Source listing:
▼
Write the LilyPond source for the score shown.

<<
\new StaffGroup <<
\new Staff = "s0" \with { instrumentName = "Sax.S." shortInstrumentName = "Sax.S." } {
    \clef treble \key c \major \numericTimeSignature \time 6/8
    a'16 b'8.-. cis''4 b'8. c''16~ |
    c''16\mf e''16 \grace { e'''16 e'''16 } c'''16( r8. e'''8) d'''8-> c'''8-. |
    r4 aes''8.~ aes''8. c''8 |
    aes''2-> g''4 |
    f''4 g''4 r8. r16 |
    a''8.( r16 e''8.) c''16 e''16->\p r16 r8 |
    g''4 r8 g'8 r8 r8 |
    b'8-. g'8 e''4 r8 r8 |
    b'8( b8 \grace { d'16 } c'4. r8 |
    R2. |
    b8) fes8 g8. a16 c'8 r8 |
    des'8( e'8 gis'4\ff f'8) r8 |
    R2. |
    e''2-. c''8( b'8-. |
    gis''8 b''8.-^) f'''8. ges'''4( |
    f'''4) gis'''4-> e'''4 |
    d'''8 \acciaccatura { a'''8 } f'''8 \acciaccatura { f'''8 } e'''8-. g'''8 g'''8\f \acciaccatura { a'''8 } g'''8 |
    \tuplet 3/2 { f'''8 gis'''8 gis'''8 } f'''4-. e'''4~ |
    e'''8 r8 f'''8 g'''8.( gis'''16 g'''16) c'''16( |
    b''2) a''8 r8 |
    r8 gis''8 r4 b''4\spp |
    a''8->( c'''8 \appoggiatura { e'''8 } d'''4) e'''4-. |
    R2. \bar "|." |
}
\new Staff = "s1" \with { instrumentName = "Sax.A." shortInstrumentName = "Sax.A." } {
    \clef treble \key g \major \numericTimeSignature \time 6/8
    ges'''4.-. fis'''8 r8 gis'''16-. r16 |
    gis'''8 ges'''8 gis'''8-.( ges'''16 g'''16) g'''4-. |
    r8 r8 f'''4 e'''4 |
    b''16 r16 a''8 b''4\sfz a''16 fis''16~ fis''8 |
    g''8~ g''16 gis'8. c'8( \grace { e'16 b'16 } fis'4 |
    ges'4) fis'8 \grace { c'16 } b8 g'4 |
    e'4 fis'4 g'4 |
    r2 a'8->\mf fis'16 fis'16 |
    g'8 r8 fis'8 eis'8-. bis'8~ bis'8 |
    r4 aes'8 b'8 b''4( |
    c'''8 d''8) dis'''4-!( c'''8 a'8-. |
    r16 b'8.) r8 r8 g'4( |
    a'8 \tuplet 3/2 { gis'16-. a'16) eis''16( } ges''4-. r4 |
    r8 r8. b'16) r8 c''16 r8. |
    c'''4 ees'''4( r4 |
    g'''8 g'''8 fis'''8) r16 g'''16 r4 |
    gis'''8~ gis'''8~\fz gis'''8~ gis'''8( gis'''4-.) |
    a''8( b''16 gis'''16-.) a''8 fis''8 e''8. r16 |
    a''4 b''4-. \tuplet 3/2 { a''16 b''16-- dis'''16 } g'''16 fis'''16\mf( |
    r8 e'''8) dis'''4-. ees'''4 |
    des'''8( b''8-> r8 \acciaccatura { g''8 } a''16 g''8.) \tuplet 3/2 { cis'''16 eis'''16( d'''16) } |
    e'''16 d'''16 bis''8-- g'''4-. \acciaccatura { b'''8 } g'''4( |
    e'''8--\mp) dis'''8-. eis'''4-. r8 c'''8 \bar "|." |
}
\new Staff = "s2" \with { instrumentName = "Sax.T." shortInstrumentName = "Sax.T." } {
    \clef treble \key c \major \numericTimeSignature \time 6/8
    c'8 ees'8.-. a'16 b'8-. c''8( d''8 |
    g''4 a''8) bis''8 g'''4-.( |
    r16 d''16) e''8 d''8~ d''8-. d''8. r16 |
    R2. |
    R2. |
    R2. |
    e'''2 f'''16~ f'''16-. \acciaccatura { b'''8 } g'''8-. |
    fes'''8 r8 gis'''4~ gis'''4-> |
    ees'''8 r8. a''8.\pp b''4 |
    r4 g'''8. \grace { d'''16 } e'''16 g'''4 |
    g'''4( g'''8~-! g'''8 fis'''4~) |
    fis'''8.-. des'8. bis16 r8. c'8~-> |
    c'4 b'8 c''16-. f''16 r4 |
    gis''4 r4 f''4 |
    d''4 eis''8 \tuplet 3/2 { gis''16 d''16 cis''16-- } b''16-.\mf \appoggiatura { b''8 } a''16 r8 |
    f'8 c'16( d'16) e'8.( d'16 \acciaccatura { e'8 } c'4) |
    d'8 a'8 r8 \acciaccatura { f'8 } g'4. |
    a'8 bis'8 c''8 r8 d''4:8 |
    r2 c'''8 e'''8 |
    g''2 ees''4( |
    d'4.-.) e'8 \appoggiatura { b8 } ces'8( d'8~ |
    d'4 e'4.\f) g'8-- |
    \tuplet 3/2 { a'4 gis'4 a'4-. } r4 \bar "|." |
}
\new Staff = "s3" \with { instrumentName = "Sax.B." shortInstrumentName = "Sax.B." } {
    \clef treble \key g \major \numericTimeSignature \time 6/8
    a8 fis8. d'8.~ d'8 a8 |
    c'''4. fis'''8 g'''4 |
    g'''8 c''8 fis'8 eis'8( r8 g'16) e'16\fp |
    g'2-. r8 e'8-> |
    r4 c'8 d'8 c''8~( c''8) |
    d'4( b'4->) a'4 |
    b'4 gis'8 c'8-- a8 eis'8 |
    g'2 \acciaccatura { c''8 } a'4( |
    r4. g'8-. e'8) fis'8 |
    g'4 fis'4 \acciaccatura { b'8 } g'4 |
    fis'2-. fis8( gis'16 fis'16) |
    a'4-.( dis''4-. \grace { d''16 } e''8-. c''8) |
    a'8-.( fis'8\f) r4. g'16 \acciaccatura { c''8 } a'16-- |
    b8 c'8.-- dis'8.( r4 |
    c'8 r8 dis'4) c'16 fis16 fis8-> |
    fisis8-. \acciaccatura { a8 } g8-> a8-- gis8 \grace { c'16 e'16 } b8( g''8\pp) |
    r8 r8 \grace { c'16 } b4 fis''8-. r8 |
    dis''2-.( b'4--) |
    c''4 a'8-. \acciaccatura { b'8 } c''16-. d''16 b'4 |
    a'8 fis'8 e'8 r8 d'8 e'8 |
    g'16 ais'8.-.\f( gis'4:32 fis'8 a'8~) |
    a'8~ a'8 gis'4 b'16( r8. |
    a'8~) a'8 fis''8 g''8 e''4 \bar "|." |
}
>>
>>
▲
**AIM:**
Identify every line in the listing above that contains the string "tuplet", and copy each of those lines in full.

**CORRECT RESPONSE:**
    \tuplet 3/2 { f'''8 gis'''8 gis'''8 } f'''4-. e'''4~ |
    a'8 \tuplet 3/2 { gis'16-. a'16) eis''16( } ges''4-. r4 |
    a''4 b''4-. \tuplet 3/2 { a''16 b''16-- dis'''16 } g'''16 fis'''16\mf( |
    des'''8( b''8-> r8 \acciaccatura { g''8 } a''16 g''8.) \tuplet 3/2 { cis'''16 eis'''16( d'''16) } |
    d''4 eis''8 \tuplet 3/2 { gis''16 d''16 cis''16-- } b''16-.\mf \appoggiatura { b''8 } a''16 r8 |
    \tuplet 3/2 { a'4 gis'4 a'4-. } r4 \bar "|." |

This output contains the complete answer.